▸ **DATA**
:::::

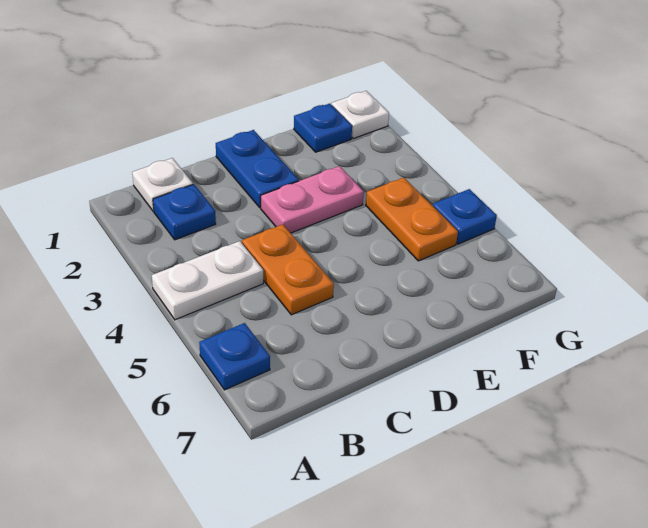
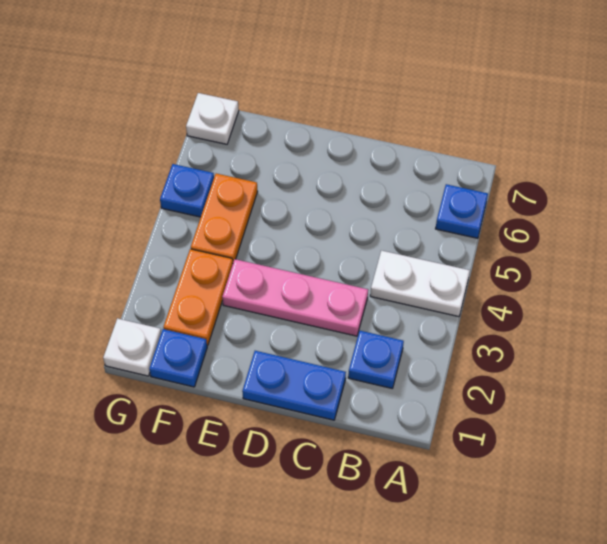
white plate B1 level 1 -> white plate G7 level 1
orange plate C4:C5 level 1 -> orange plate F2:F3 level 1
blue plate D1:D2 level 1 -> blue plate C1:D1 level 1
pink plate D3:E3 level 1 -> pink plate C3:E3 level 1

:::::

▸ **INSTRUCTIONS TO FOLLOW**
Return an exact copy of the data above, apart from any pictures.

▸ **OUTPUT**
white plate B1 level 1 -> white plate G7 level 1
orange plate C4:C5 level 1 -> orange plate F2:F3 level 1
blue plate D1:D2 level 1 -> blue plate C1:D1 level 1
pink plate D3:E3 level 1 -> pink plate C3:E3 level 1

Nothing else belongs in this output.